◆ Task to carry out ◆
Please give the listing underneath again, exactly as shown.

====== Provided data

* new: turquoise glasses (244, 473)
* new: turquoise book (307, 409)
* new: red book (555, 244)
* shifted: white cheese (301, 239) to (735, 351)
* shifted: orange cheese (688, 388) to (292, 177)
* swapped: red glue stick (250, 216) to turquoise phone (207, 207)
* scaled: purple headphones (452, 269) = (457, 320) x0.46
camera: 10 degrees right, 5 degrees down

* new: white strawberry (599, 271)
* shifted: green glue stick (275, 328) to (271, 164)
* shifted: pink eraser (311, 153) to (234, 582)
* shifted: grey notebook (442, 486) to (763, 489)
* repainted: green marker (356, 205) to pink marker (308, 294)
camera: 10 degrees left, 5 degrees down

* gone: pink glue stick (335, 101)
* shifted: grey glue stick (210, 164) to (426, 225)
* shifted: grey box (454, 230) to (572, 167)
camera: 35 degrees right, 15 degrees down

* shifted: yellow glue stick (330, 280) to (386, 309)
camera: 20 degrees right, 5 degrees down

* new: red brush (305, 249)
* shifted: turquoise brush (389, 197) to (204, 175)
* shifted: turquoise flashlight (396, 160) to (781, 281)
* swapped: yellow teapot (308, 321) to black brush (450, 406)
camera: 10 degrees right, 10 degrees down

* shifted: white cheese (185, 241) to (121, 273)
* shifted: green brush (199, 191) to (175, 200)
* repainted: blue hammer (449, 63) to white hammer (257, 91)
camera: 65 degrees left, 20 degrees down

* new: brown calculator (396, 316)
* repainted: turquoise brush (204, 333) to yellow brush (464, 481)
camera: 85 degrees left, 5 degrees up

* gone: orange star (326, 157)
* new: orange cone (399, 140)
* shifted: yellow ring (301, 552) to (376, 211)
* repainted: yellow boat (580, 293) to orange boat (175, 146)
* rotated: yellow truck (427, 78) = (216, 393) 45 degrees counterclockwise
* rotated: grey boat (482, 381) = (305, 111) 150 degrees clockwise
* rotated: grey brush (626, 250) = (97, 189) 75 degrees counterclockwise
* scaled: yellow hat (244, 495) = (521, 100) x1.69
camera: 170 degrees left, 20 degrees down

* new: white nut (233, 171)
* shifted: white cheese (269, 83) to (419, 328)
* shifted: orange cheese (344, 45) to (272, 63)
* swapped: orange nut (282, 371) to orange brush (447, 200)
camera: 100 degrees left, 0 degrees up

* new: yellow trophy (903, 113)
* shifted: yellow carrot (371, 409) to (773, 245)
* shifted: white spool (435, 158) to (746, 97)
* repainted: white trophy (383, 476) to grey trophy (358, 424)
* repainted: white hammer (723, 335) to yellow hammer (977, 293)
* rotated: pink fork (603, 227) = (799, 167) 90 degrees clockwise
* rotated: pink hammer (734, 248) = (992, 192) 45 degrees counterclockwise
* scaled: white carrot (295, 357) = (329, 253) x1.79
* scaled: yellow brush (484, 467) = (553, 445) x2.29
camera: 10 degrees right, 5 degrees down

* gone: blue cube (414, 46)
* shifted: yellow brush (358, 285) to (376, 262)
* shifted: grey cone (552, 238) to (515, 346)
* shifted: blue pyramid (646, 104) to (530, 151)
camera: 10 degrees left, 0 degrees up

============

◆ Solution to this exercise ◆
* new: turquoise glasses (244, 473)
* new: turquoise book (307, 409)
* new: red book (555, 244)
* shifted: white cheese (301, 239) to (735, 351)
* shifted: orange cheese (688, 388) to (292, 177)
* swapped: red glue stick (250, 216) to turquoise phone (207, 207)
* scaled: purple headphones (452, 269) = (457, 320) x0.46
camera: 10 degrees right, 5 degrees down

* new: white strawberry (599, 271)
* shifted: green glue stick (275, 328) to (271, 164)
* shifted: pink eraser (311, 153) to (234, 582)
* shifted: grey notebook (442, 486) to (763, 489)
* repainted: green marker (356, 205) to pink marker (308, 294)
camera: 10 degrees left, 5 degrees down

* gone: pink glue stick (335, 101)
* shifted: grey glue stick (210, 164) to (426, 225)
* shifted: grey box (454, 230) to (572, 167)
camera: 35 degrees right, 15 degrees down

* shifted: yellow glue stick (330, 280) to (386, 309)
camera: 20 degrees right, 5 degrees down

* new: red brush (305, 249)
* shifted: turquoise brush (389, 197) to (204, 175)
* shifted: turquoise flashlight (396, 160) to (781, 281)
* swapped: yellow teapot (308, 321) to black brush (450, 406)
camera: 10 degrees right, 10 degrees down

* shifted: white cheese (185, 241) to (121, 273)
* shifted: green brush (199, 191) to (175, 200)
* repainted: blue hammer (449, 63) to white hammer (257, 91)
camera: 65 degrees left, 20 degrees down

* new: brown calculator (396, 316)
* repainted: turquoise brush (204, 333) to yellow brush (464, 481)
camera: 85 degrees left, 5 degrees up

* gone: orange star (326, 157)
* new: orange cone (399, 140)
* shifted: yellow ring (301, 552) to (376, 211)
* repainted: yellow boat (580, 293) to orange boat (175, 146)
* rotated: yellow truck (427, 78) = (216, 393) 45 degrees counterclockwise
* rotated: grey boat (482, 381) = (305, 111) 150 degrees clockwise
* rotated: grey brush (626, 250) = (97, 189) 75 degrees counterclockwise
* scaled: yellow hat (244, 495) = (521, 100) x1.69
camera: 170 degrees left, 20 degrees down

* new: white nut (233, 171)
* shifted: white cheese (269, 83) to (419, 328)
* shifted: orange cheese (344, 45) to (272, 63)
* swapped: orange nut (282, 371) to orange brush (447, 200)
camera: 100 degrees left, 0 degrees up

* new: yellow trophy (903, 113)
* shifted: yellow carrot (371, 409) to (773, 245)
* shifted: white spool (435, 158) to (746, 97)
* repainted: white trophy (383, 476) to grey trophy (358, 424)
* repainted: white hammer (723, 335) to yellow hammer (977, 293)
* rotated: pink fork (603, 227) = (799, 167) 90 degrees clockwise
* rotated: pink hammer (734, 248) = (992, 192) 45 degrees counterclockwise
* scaled: white carrot (295, 357) = (329, 253) x1.79
* scaled: yellow brush (484, 467) = (553, 445) x2.29
camera: 10 degrees right, 5 degrees down

* gone: blue cube (414, 46)
* shifted: yellow brush (358, 285) to (376, 262)
* shifted: grey cone (552, 238) to (515, 346)
* shifted: blue pyramid (646, 104) to (530, 151)
camera: 10 degrees left, 0 degrees up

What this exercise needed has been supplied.